WHAT THIS TASK INVOLVES:
Each entry must be restated word for word.

RECORDS FOR THE TASK:

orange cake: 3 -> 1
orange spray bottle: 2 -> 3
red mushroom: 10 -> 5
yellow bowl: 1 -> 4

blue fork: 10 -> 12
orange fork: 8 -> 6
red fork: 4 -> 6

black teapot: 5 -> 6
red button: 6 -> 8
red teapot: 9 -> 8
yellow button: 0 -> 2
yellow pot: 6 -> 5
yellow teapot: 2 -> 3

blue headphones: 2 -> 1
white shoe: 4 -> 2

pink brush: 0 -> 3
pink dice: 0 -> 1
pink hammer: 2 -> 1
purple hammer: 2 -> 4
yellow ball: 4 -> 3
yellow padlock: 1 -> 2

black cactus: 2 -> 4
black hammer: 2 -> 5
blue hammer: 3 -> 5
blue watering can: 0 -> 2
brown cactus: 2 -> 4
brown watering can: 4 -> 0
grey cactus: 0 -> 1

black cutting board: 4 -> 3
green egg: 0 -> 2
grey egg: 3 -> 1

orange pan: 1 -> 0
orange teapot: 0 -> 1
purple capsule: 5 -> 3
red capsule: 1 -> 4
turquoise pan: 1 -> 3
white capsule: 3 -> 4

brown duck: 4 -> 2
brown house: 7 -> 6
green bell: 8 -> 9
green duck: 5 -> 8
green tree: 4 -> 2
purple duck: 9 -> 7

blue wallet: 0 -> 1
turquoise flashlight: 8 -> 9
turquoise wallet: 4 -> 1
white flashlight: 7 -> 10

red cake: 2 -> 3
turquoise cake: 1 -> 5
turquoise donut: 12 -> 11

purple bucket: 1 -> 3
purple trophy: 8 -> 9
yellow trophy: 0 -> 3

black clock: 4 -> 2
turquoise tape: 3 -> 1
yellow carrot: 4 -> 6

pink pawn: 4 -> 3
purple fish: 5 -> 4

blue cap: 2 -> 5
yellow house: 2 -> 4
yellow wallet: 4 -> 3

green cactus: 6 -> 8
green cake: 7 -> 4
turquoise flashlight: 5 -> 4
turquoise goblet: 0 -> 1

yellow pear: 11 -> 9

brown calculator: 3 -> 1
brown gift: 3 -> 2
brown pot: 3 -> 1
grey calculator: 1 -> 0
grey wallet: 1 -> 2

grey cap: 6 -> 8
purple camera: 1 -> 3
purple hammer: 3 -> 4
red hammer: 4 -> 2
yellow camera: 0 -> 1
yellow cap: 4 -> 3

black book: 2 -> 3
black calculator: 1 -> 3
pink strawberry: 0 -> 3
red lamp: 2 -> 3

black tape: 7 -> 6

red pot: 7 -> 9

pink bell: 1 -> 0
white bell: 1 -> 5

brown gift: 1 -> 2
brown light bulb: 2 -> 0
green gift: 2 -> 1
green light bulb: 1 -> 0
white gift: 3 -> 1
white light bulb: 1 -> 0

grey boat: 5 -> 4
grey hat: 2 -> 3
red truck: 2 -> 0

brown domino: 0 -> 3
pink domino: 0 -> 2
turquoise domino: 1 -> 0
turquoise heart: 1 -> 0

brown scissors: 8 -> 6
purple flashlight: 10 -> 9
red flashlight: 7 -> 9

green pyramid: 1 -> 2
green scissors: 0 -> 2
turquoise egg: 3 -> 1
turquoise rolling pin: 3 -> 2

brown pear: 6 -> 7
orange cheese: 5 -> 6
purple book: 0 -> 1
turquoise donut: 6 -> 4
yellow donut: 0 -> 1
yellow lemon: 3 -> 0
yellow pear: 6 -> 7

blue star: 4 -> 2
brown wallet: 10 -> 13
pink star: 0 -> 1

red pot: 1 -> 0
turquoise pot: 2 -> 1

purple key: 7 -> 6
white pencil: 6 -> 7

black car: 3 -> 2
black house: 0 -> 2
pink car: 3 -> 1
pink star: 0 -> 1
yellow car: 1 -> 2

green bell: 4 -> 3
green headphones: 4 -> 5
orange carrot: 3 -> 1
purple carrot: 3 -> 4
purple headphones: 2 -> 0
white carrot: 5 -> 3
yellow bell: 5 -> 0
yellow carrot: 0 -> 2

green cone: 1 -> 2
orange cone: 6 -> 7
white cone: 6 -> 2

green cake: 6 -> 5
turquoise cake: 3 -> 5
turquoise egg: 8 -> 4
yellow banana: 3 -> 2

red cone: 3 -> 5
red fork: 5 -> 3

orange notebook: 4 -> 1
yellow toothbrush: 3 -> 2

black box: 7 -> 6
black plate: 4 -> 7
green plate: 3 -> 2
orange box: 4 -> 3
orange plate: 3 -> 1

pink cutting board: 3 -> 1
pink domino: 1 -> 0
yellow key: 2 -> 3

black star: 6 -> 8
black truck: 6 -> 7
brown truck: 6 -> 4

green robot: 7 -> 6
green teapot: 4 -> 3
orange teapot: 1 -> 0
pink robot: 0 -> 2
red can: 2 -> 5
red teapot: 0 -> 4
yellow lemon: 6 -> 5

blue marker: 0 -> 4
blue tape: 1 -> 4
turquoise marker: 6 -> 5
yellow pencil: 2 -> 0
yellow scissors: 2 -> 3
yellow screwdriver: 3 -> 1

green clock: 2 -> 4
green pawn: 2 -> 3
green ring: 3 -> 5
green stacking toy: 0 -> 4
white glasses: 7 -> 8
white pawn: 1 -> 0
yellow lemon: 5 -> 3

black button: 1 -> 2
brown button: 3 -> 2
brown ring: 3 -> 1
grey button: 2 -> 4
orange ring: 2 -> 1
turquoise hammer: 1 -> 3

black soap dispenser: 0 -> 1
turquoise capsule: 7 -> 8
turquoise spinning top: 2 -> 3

EXERCISE SOLUTION:
orange cake: 3 -> 1
orange spray bottle: 2 -> 3
red mushroom: 10 -> 5
yellow bowl: 1 -> 4

blue fork: 10 -> 12
orange fork: 8 -> 6
red fork: 4 -> 6

black teapot: 5 -> 6
red button: 6 -> 8
red teapot: 9 -> 8
yellow button: 0 -> 2
yellow pot: 6 -> 5
yellow teapot: 2 -> 3

blue headphones: 2 -> 1
white shoe: 4 -> 2

pink brush: 0 -> 3
pink dice: 0 -> 1
pink hammer: 2 -> 1
purple hammer: 2 -> 4
yellow ball: 4 -> 3
yellow padlock: 1 -> 2

black cactus: 2 -> 4
black hammer: 2 -> 5
blue hammer: 3 -> 5
blue watering can: 0 -> 2
brown cactus: 2 -> 4
brown watering can: 4 -> 0
grey cactus: 0 -> 1

black cutting board: 4 -> 3
green egg: 0 -> 2
grey egg: 3 -> 1

orange pan: 1 -> 0
orange teapot: 0 -> 1
purple capsule: 5 -> 3
red capsule: 1 -> 4
turquoise pan: 1 -> 3
white capsule: 3 -> 4

brown duck: 4 -> 2
brown house: 7 -> 6
green bell: 8 -> 9
green duck: 5 -> 8
green tree: 4 -> 2
purple duck: 9 -> 7

blue wallet: 0 -> 1
turquoise flashlight: 8 -> 9
turquoise wallet: 4 -> 1
white flashlight: 7 -> 10

red cake: 2 -> 3
turquoise cake: 1 -> 5
turquoise donut: 12 -> 11

purple bucket: 1 -> 3
purple trophy: 8 -> 9
yellow trophy: 0 -> 3

black clock: 4 -> 2
turquoise tape: 3 -> 1
yellow carrot: 4 -> 6

pink pawn: 4 -> 3
purple fish: 5 -> 4

blue cap: 2 -> 5
yellow house: 2 -> 4
yellow wallet: 4 -> 3

green cactus: 6 -> 8
green cake: 7 -> 4
turquoise flashlight: 5 -> 4
turquoise goblet: 0 -> 1

yellow pear: 11 -> 9

brown calculator: 3 -> 1
brown gift: 3 -> 2
brown pot: 3 -> 1
grey calculator: 1 -> 0
grey wallet: 1 -> 2

grey cap: 6 -> 8
purple camera: 1 -> 3
purple hammer: 3 -> 4
red hammer: 4 -> 2
yellow camera: 0 -> 1
yellow cap: 4 -> 3

black book: 2 -> 3
black calculator: 1 -> 3
pink strawberry: 0 -> 3
red lamp: 2 -> 3

black tape: 7 -> 6

red pot: 7 -> 9

pink bell: 1 -> 0
white bell: 1 -> 5

brown gift: 1 -> 2
brown light bulb: 2 -> 0
green gift: 2 -> 1
green light bulb: 1 -> 0
white gift: 3 -> 1
white light bulb: 1 -> 0

grey boat: 5 -> 4
grey hat: 2 -> 3
red truck: 2 -> 0

brown domino: 0 -> 3
pink domino: 0 -> 2
turquoise domino: 1 -> 0
turquoise heart: 1 -> 0

brown scissors: 8 -> 6
purple flashlight: 10 -> 9
red flashlight: 7 -> 9

green pyramid: 1 -> 2
green scissors: 0 -> 2
turquoise egg: 3 -> 1
turquoise rolling pin: 3 -> 2

brown pear: 6 -> 7
orange cheese: 5 -> 6
purple book: 0 -> 1
turquoise donut: 6 -> 4
yellow donut: 0 -> 1
yellow lemon: 3 -> 0
yellow pear: 6 -> 7

blue star: 4 -> 2
brown wallet: 10 -> 13
pink star: 0 -> 1

red pot: 1 -> 0
turquoise pot: 2 -> 1

purple key: 7 -> 6
white pencil: 6 -> 7

black car: 3 -> 2
black house: 0 -> 2
pink car: 3 -> 1
pink star: 0 -> 1
yellow car: 1 -> 2

green bell: 4 -> 3
green headphones: 4 -> 5
orange carrot: 3 -> 1
purple carrot: 3 -> 4
purple headphones: 2 -> 0
white carrot: 5 -> 3
yellow bell: 5 -> 0
yellow carrot: 0 -> 2

green cone: 1 -> 2
orange cone: 6 -> 7
white cone: 6 -> 2

green cake: 6 -> 5
turquoise cake: 3 -> 5
turquoise egg: 8 -> 4
yellow banana: 3 -> 2

red cone: 3 -> 5
red fork: 5 -> 3

orange notebook: 4 -> 1
yellow toothbrush: 3 -> 2

black box: 7 -> 6
black plate: 4 -> 7
green plate: 3 -> 2
orange box: 4 -> 3
orange plate: 3 -> 1

pink cutting board: 3 -> 1
pink domino: 1 -> 0
yellow key: 2 -> 3

black star: 6 -> 8
black truck: 6 -> 7
brown truck: 6 -> 4

green robot: 7 -> 6
green teapot: 4 -> 3
orange teapot: 1 -> 0
pink robot: 0 -> 2
red can: 2 -> 5
red teapot: 0 -> 4
yellow lemon: 6 -> 5

blue marker: 0 -> 4
blue tape: 1 -> 4
turquoise marker: 6 -> 5
yellow pencil: 2 -> 0
yellow scissors: 2 -> 3
yellow screwdriver: 3 -> 1

green clock: 2 -> 4
green pawn: 2 -> 3
green ring: 3 -> 5
green stacking toy: 0 -> 4
white glasses: 7 -> 8
white pawn: 1 -> 0
yellow lemon: 5 -> 3

black button: 1 -> 2
brown button: 3 -> 2
brown ring: 3 -> 1
grey button: 2 -> 4
orange ring: 2 -> 1
turquoise hammer: 1 -> 3

black soap dispenser: 0 -> 1
turquoise capsule: 7 -> 8
turquoise spinning top: 2 -> 3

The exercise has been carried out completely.